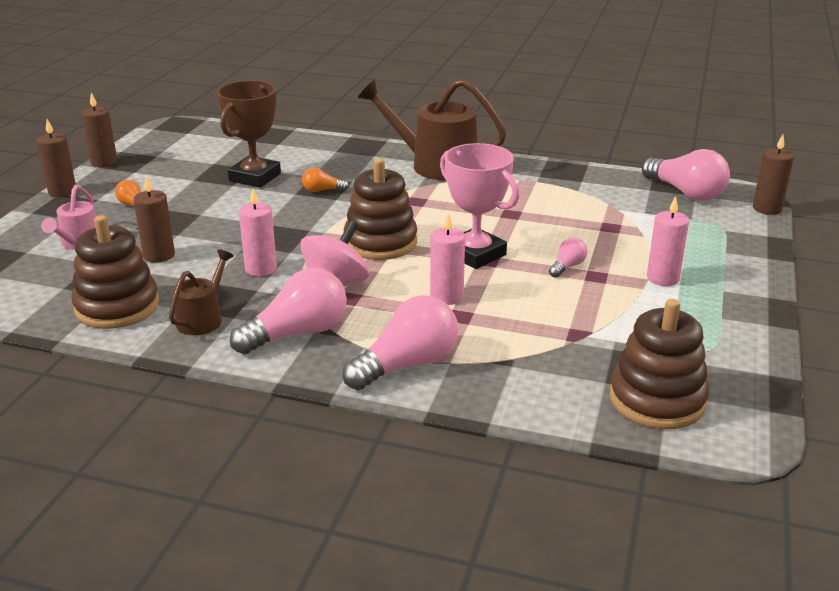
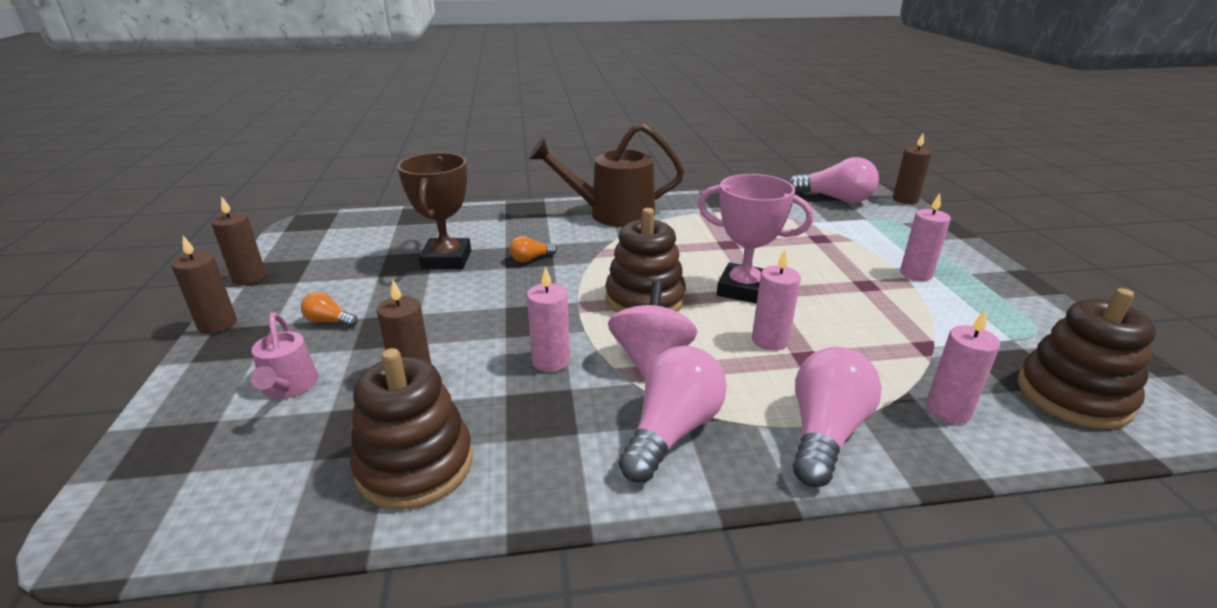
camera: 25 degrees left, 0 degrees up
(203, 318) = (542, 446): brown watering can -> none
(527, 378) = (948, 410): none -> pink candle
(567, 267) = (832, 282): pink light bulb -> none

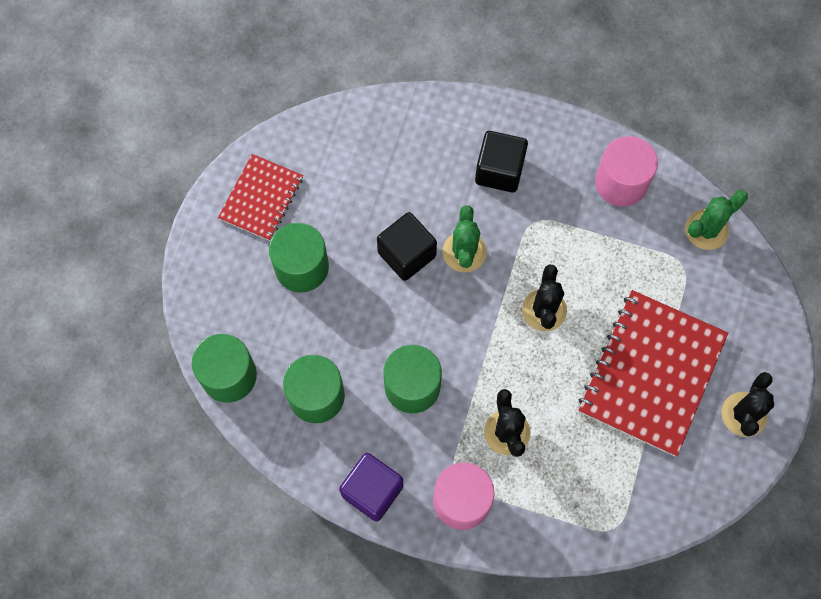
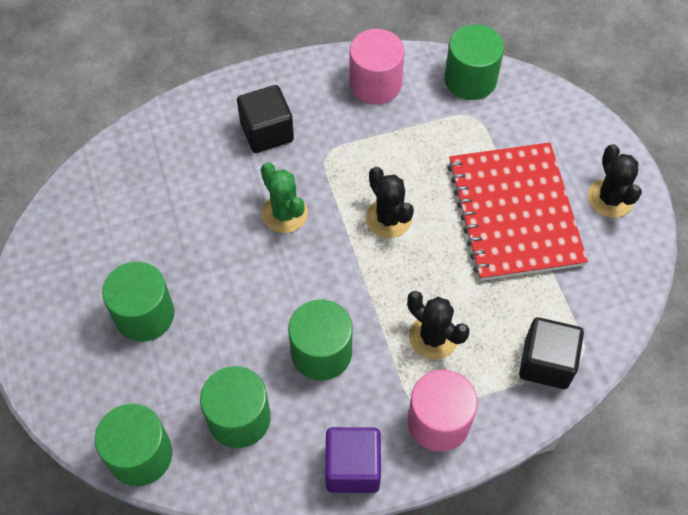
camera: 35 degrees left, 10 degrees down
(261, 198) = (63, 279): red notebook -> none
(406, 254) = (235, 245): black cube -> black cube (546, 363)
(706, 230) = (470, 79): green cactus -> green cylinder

What the task requires
Which lines of the data include the word "none"? Copy each one.

Written answer
(203, 318) = (542, 446): brown watering can -> none
(527, 378) = (948, 410): none -> pink candle
(567, 267) = (832, 282): pink light bulb -> none
(261, 198) = (63, 279): red notebook -> none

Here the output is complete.